* _Task goal_:
In the listing that follows, retype every line from the first through the one containing "none -> cyan cone C10 level 1". Pictures are to be left out.

* _Supplied entries_:
Start of Block
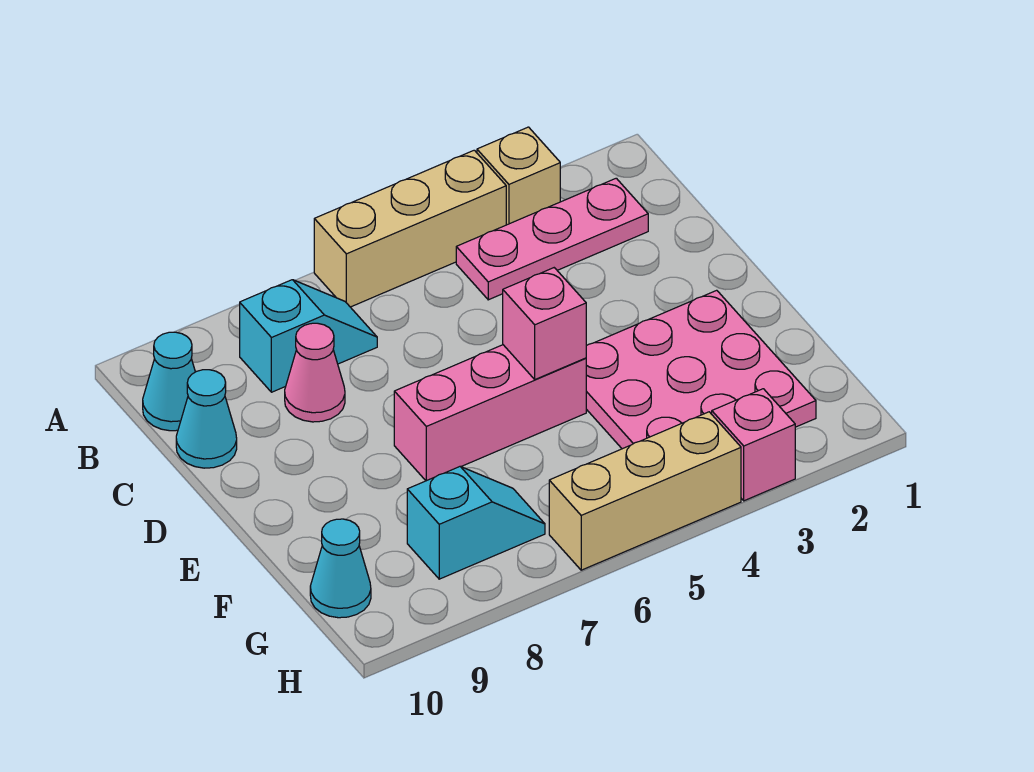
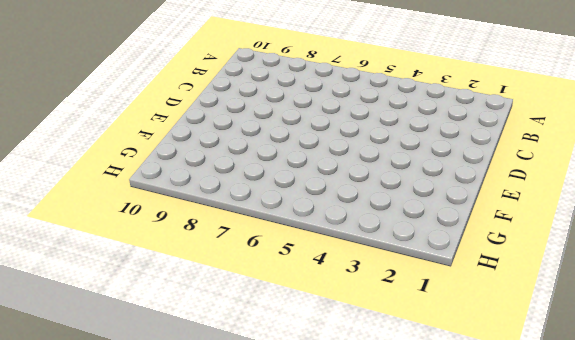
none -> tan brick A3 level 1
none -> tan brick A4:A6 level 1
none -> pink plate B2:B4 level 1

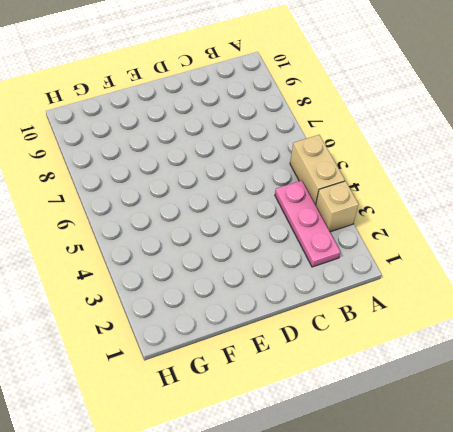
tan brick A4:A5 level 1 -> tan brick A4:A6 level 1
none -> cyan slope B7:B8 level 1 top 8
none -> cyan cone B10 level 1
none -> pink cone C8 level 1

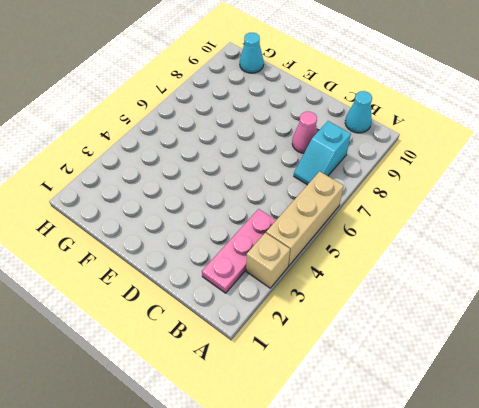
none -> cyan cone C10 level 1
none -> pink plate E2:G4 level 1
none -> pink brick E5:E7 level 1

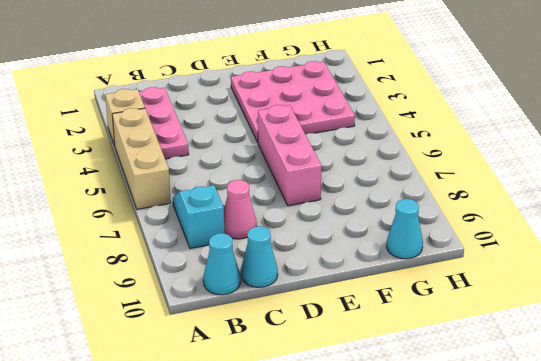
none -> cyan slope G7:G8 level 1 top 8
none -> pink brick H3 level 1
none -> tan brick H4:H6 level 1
End of Block
* _Solved problem_:
none -> tan brick A3 level 1
none -> tan brick A4:A6 level 1
none -> pink plate B2:B4 level 1

tan brick A4:A5 level 1 -> tan brick A4:A6 level 1
none -> cyan slope B7:B8 level 1 top 8
none -> cyan cone B10 level 1
none -> pink cone C8 level 1

none -> cyan cone C10 level 1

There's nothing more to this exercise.